(Source data)
------------------------
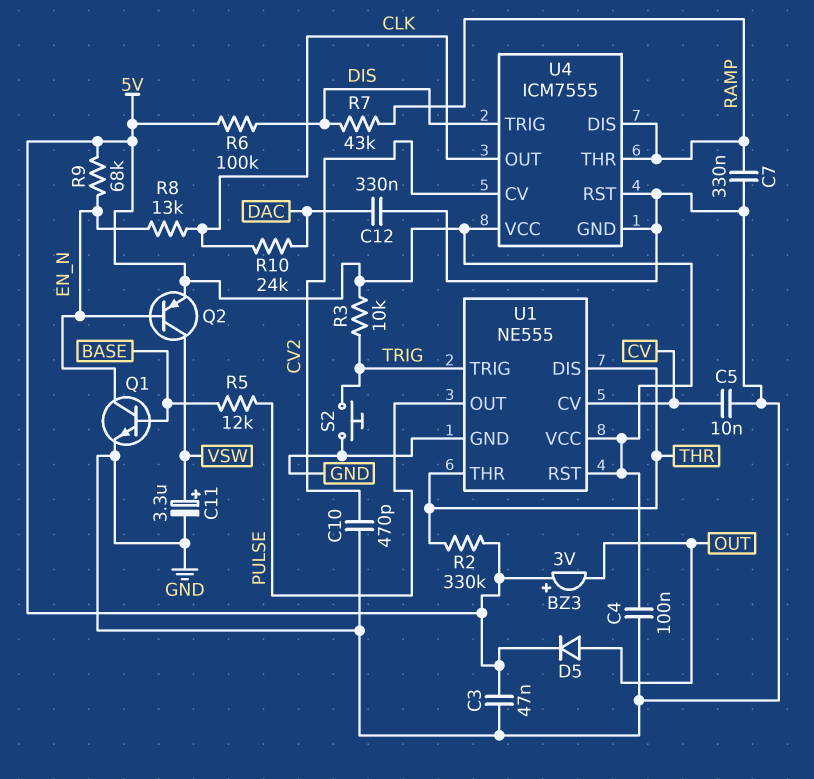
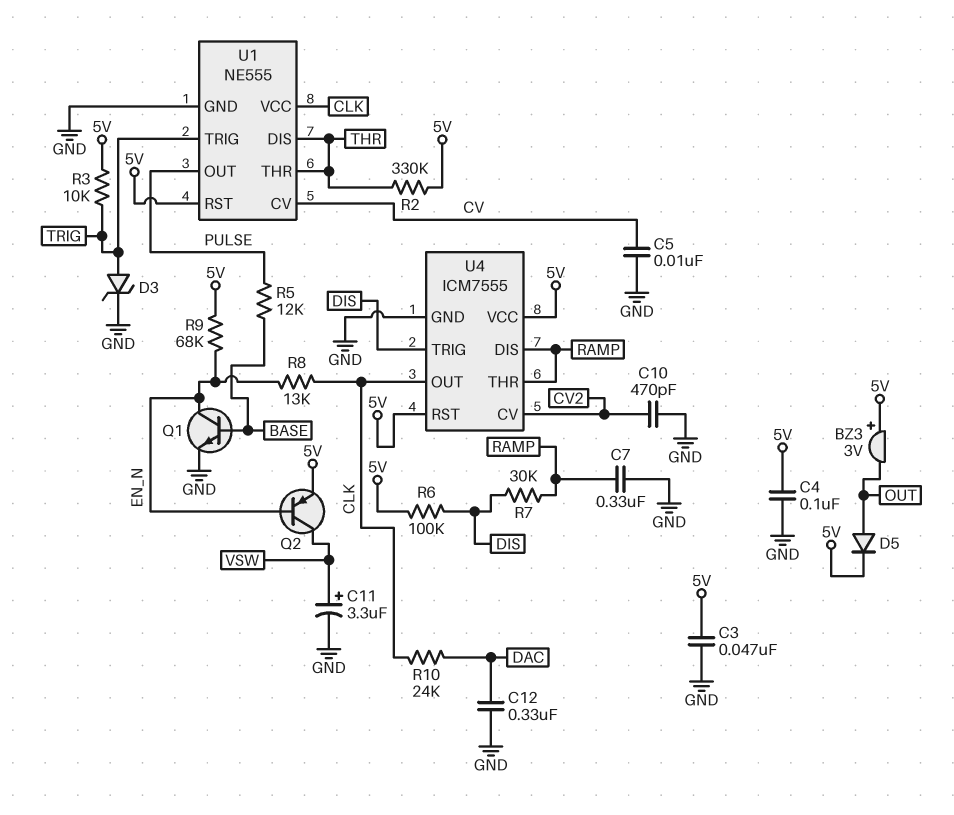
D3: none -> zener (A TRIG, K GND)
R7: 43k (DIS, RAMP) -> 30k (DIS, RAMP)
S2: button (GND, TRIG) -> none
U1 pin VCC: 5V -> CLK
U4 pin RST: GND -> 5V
------------------------
:: What the task requires ::
Each entry above has to be set down again verbatim, except for its pictures.

:: Task result ::
D3: none -> zener (A TRIG, K GND)
R7: 43k (DIS, RAMP) -> 30k (DIS, RAMP)
S2: button (GND, TRIG) -> none
U1 pin VCC: 5V -> CLK
U4 pin RST: GND -> 5V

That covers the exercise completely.